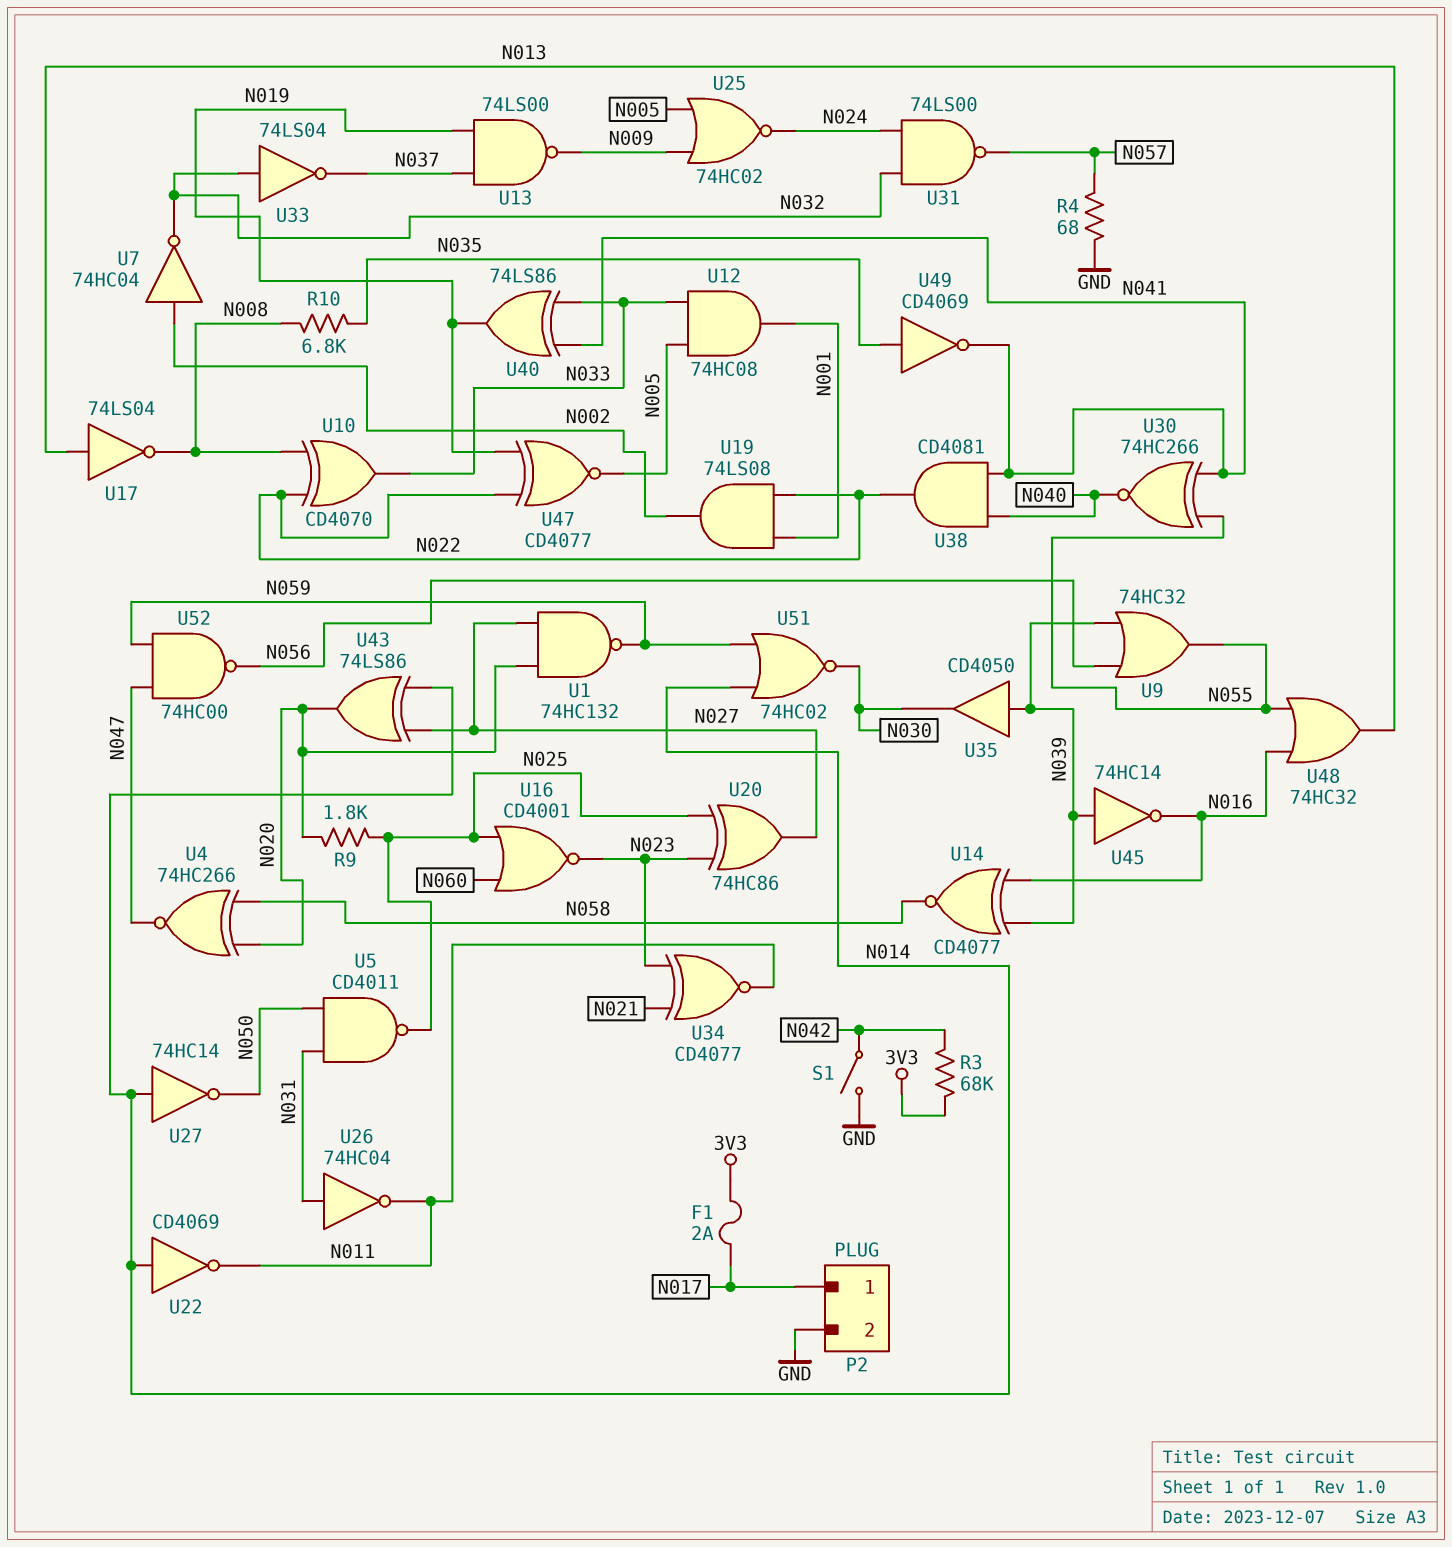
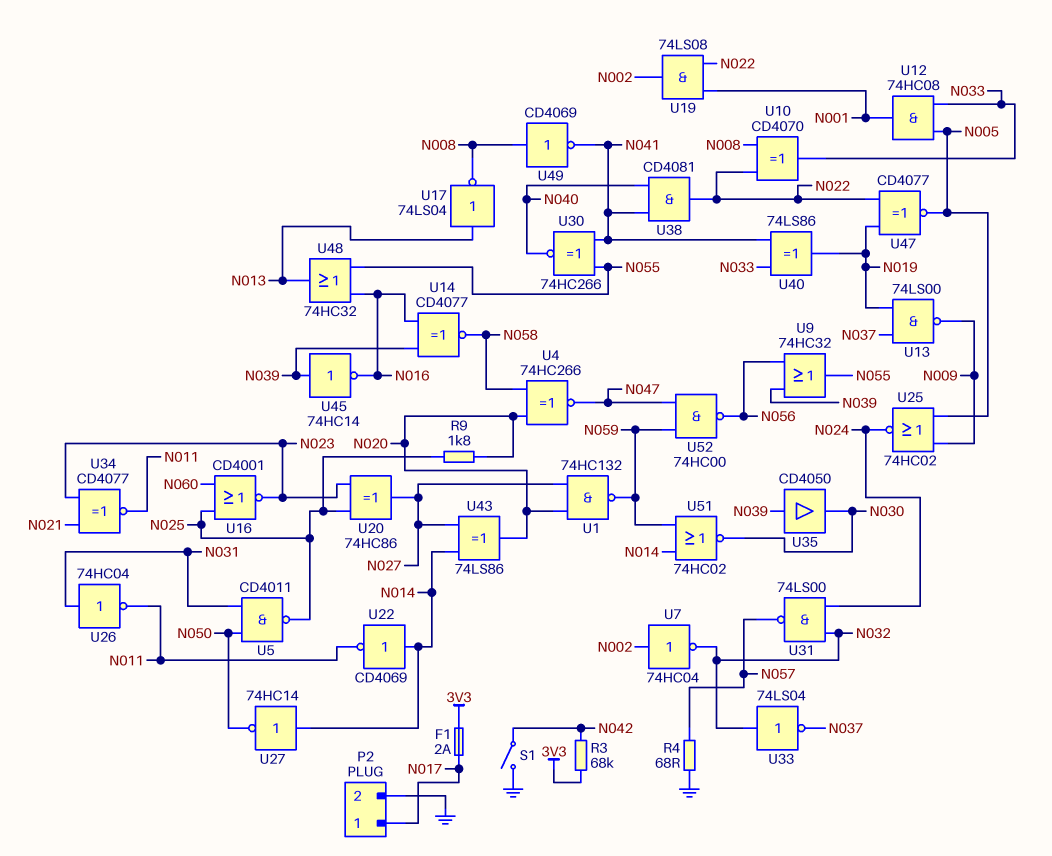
R10: 6.8k (N008, N035) -> none
U49: NOT CD4069 (in N035, out N041) -> NOT CD4069 (in N008, out N041)

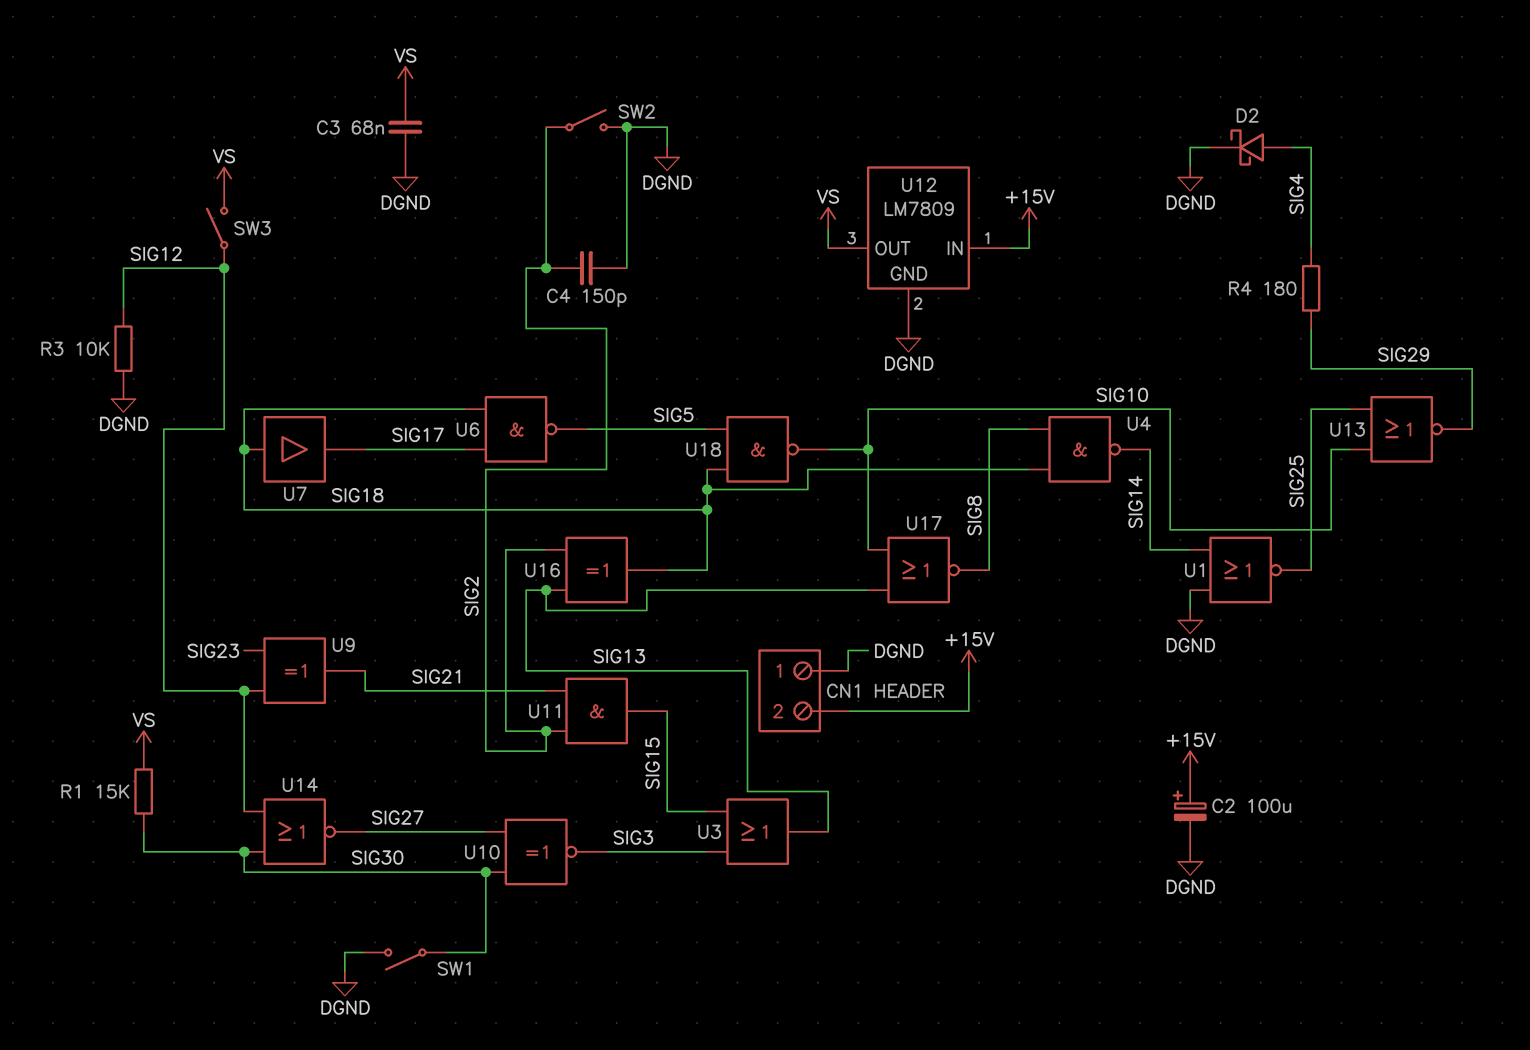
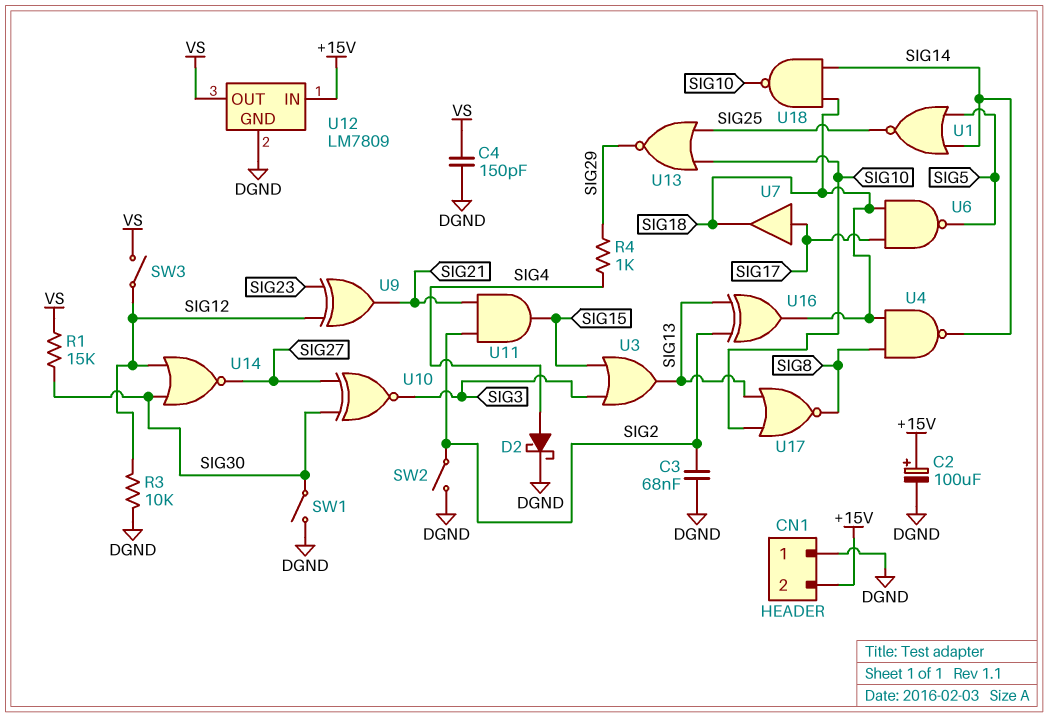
C3: 68nF (DGND, VS) -> 68nF (DGND, SIG2)
C4: 150pF (DGND, SIG2) -> 150pF (DGND, VS)
R4: 180 (SIG4, SIG29) -> 1k (SIG4, SIG29)
U1: NOR (in DGND, in SIG14, out SIG25) -> NOR (in SIG5, in SIG14, out SIG25)
U7: buffer (in SIG18, out SIG17) -> buffer (in SIG17, out SIG18)
U18: NAND (in SIG5, in SIG18, out SIG10) -> NAND (in SIG14, in SIG18, out SIG10)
..........
Work request → Print the entries above exactly, taking out only the pictures.

Exercise answer →
R10: 6.8k (N008, N035) -> none
U49: NOT CD4069 (in N035, out N041) -> NOT CD4069 (in N008, out N041)

C3: 68nF (DGND, VS) -> 68nF (DGND, SIG2)
C4: 150pF (DGND, SIG2) -> 150pF (DGND, VS)
R4: 180 (SIG4, SIG29) -> 1k (SIG4, SIG29)
U1: NOR (in DGND, in SIG14, out SIG25) -> NOR (in SIG5, in SIG14, out SIG25)
U7: buffer (in SIG18, out SIG17) -> buffer (in SIG17, out SIG18)
U18: NAND (in SIG5, in SIG18, out SIG10) -> NAND (in SIG14, in SIG18, out SIG10)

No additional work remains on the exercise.